▶ Stored data
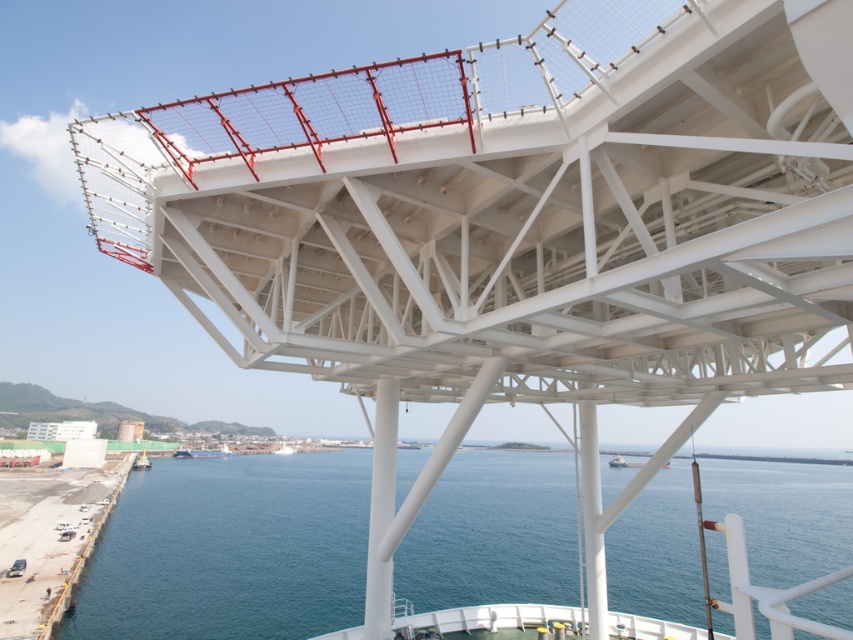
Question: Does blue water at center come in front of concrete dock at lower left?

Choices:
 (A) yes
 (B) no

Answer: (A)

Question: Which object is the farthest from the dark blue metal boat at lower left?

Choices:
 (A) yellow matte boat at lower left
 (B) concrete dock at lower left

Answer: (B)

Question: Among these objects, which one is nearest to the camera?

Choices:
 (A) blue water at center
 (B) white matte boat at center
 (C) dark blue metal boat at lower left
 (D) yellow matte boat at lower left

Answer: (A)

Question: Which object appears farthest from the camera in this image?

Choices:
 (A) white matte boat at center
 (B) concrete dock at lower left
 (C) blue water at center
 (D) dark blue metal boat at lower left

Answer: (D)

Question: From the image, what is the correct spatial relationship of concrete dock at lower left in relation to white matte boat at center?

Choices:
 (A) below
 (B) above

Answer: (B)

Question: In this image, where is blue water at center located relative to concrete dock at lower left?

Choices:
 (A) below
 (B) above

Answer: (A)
---
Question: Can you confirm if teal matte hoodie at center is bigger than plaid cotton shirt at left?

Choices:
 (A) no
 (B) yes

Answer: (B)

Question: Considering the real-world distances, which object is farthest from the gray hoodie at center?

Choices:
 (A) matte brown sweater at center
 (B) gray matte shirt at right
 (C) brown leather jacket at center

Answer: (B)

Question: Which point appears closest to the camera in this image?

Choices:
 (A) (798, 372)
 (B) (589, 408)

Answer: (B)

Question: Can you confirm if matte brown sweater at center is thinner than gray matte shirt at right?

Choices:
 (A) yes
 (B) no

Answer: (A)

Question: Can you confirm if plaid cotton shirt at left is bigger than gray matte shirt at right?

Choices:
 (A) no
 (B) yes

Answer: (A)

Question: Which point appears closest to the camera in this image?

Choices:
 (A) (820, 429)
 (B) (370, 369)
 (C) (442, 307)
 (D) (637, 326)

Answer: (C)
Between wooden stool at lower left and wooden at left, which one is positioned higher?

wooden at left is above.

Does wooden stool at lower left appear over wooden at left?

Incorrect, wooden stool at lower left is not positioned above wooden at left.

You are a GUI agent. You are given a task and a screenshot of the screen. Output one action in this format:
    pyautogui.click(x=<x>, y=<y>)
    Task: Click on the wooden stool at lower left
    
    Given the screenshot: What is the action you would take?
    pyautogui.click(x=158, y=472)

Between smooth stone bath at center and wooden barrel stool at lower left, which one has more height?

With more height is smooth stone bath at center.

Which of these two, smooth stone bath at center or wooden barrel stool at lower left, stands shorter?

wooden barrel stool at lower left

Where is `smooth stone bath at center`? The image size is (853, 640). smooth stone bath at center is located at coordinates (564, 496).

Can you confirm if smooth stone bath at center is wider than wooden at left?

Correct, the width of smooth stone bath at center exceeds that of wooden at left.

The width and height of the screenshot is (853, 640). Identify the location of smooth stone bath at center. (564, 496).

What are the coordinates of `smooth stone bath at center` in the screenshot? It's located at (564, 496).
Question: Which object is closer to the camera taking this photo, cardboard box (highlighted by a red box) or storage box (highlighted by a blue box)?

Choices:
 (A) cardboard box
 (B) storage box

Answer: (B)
--
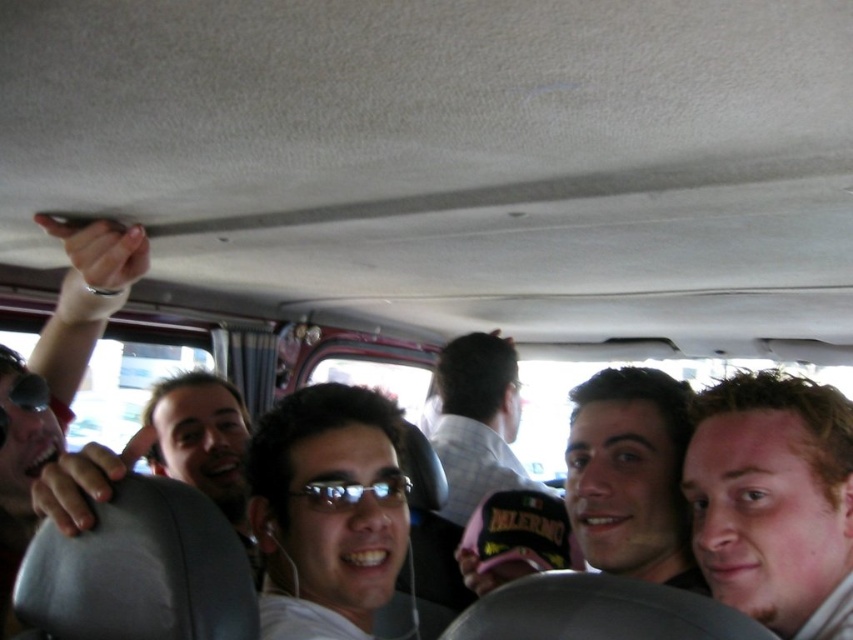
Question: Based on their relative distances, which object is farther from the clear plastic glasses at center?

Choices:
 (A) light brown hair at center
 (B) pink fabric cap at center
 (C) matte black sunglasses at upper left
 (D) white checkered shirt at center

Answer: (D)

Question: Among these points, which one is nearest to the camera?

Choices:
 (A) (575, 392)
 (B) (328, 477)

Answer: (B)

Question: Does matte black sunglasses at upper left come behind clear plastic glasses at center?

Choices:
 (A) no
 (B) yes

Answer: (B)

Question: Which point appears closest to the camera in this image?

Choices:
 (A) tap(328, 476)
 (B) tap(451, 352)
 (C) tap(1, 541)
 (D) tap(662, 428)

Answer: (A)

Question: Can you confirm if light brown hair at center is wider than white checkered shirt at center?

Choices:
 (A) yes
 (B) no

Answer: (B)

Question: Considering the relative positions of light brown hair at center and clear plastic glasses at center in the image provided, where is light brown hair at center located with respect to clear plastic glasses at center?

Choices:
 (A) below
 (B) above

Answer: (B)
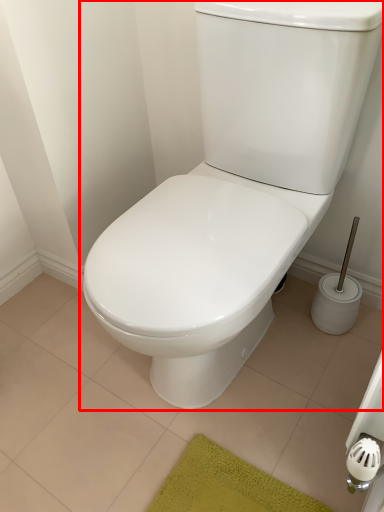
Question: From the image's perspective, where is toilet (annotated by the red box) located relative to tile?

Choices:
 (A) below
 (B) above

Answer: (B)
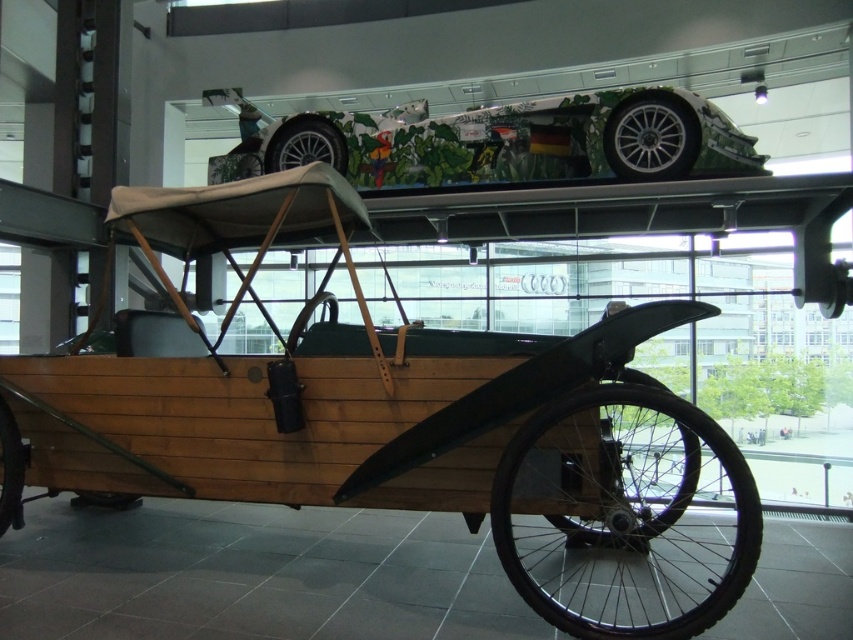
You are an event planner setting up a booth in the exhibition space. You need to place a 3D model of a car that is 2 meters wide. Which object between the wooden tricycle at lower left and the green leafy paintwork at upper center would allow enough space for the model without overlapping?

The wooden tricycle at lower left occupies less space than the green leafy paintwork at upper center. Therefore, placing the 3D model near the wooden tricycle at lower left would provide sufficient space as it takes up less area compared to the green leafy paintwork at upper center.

▶ Brief
Copy the lines from the one containing "The width and" up to and including the one containing "Question: Which object is closer", unchanged.

▶ Worked answer
The width and height of the screenshot is (853, 640). Identify the location of smooth stone bath at center. (564, 496).

What are the coordinates of `smooth stone bath at center` in the screenshot? It's located at (564, 496).
Question: Which object is closer to the camera taking this photo, cardboard box (highlighted by a red box) or storage box (highlighted by a blue box)?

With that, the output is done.